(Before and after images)

---+---

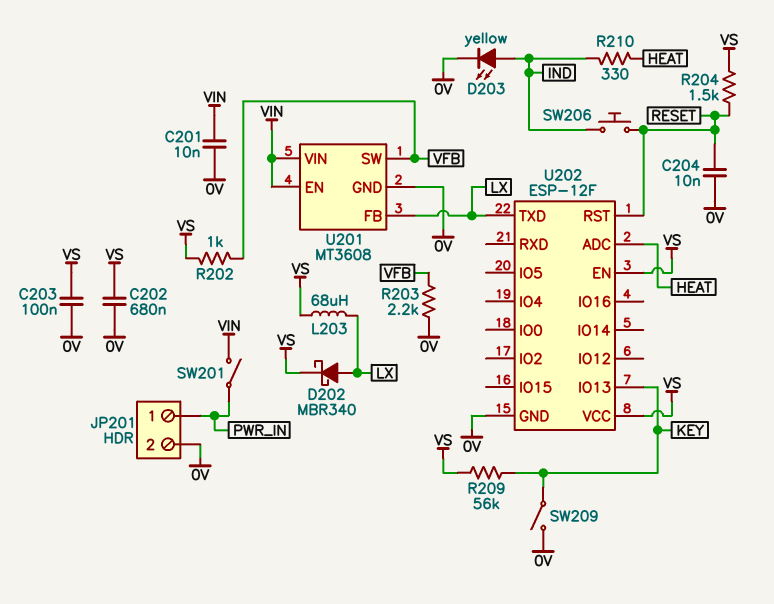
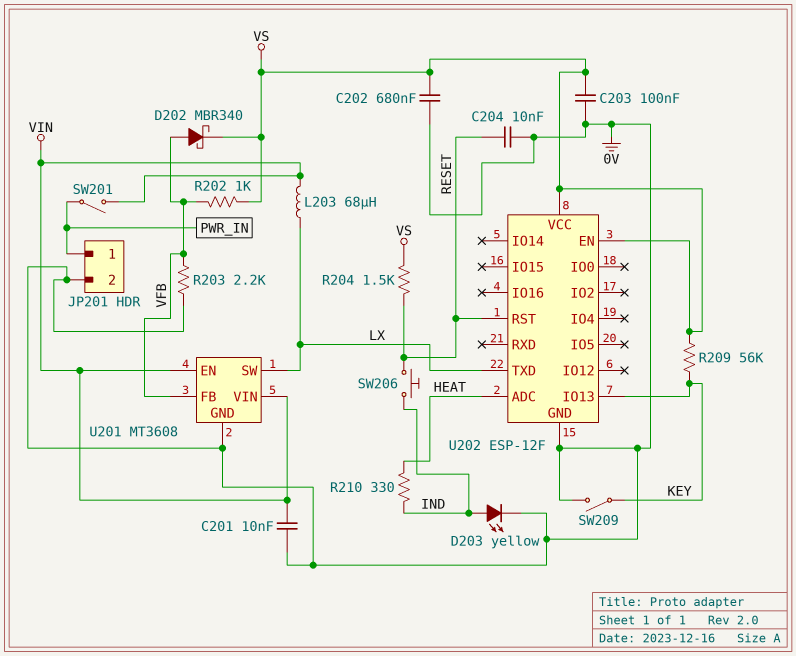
D202: schottky MBR340 (A LX, K VS) -> schottky MBR340 (A VFB, K VS)
L203: 68uH (LX, VS) -> 68uH (LX, VIN)
U201 pin FB: LX -> VFB
U201 pin SW: VFB -> LX

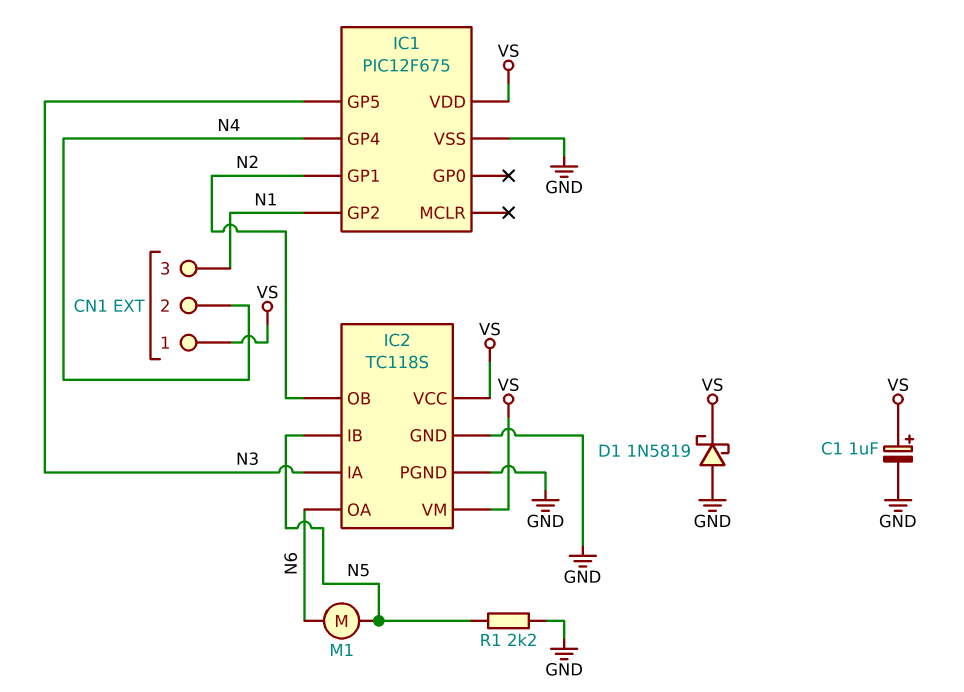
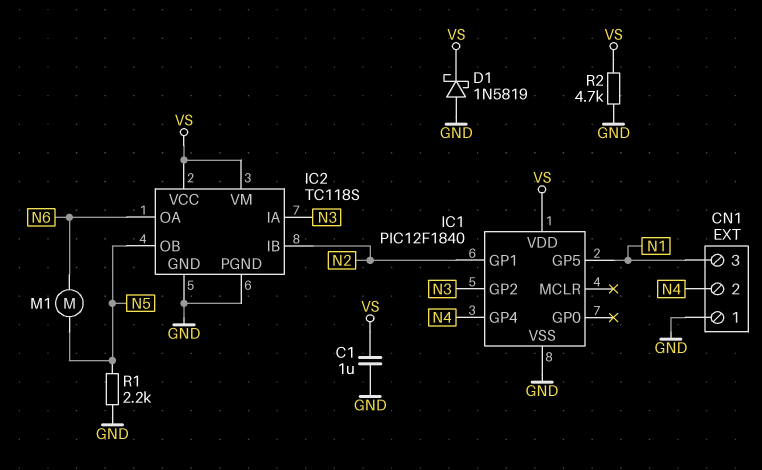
C1: 1uF (plus VS, minus GND) -> 1uF (GND, VS)
CN1 pin 1: VS -> GND
IC1: PIC12F675 -> PIC12F1840
IC1 pin GP2: N1 -> N3
IC1 pin GP5: N3 -> N1
IC2 pin IB: N5 -> N2
IC2 pin OB: N2 -> N5
R2: none -> 4.7k (GND, VS)

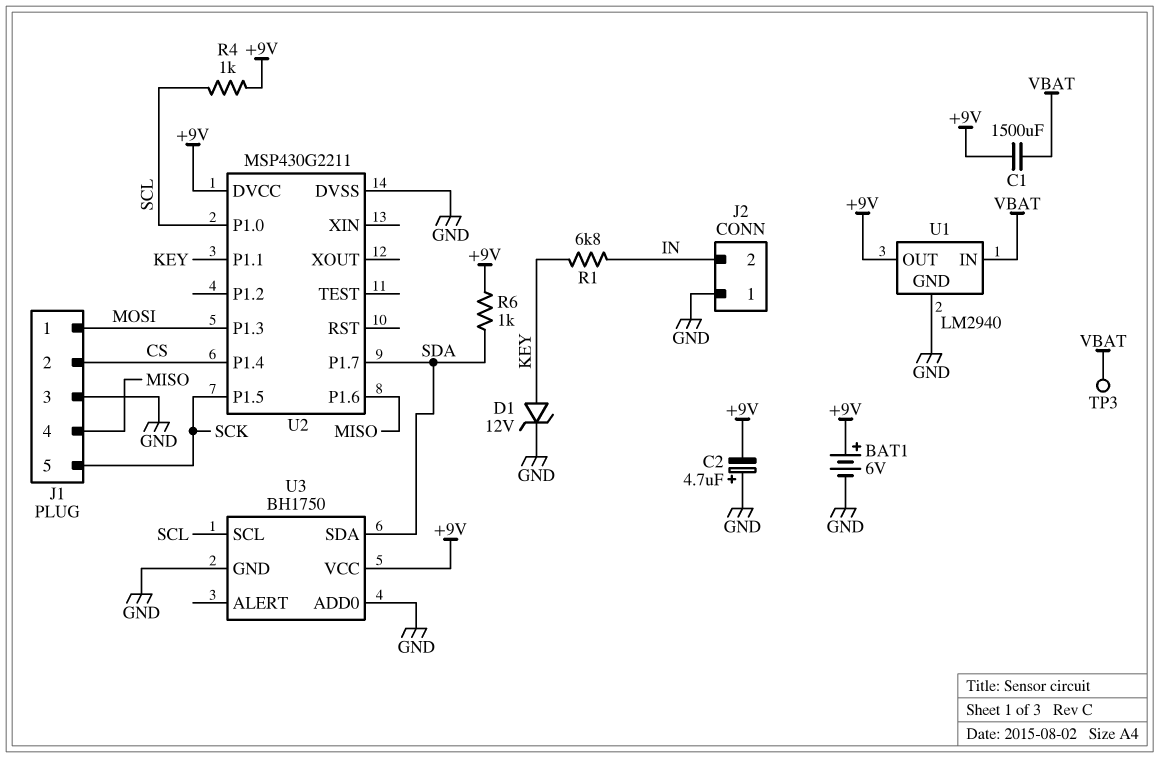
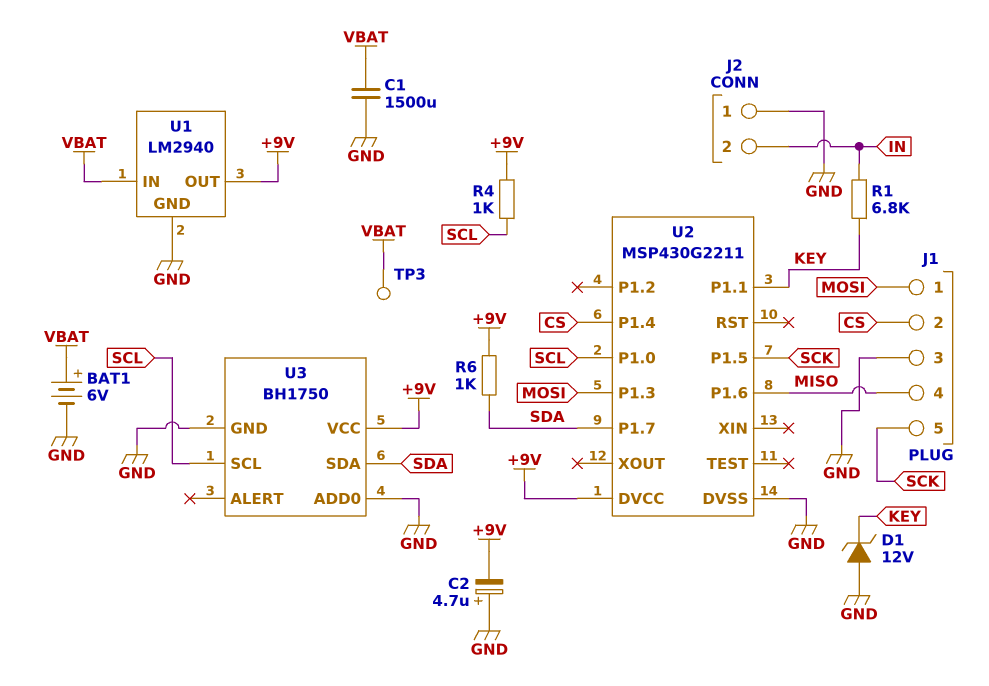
BAT1: 6V (plus +9V, minus GND) -> 6V (plus VBAT, minus GND)
C1: 1500uF (+9V, VBAT) -> 1500uF (GND, VBAT)
D1: zener 12V (A KEY, K GND) -> zener 12V (A GND, K KEY)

---+---

* _What you need to do_
Reproduce every line above as written, skipping pictures.

* _Answer space_
D202: schottky MBR340 (A LX, K VS) -> schottky MBR340 (A VFB, K VS)
L203: 68uH (LX, VS) -> 68uH (LX, VIN)
U201 pin FB: LX -> VFB
U201 pin SW: VFB -> LX

C1: 1uF (plus VS, minus GND) -> 1uF (GND, VS)
CN1 pin 1: VS -> GND
IC1: PIC12F675 -> PIC12F1840
IC1 pin GP2: N1 -> N3
IC1 pin GP5: N3 -> N1
IC2 pin IB: N5 -> N2
IC2 pin OB: N2 -> N5
R2: none -> 4.7k (GND, VS)

BAT1: 6V (plus +9V, minus GND) -> 6V (plus VBAT, minus GND)
C1: 1500uF (+9V, VBAT) -> 1500uF (GND, VBAT)
D1: zener 12V (A KEY, K GND) -> zener 12V (A GND, K KEY)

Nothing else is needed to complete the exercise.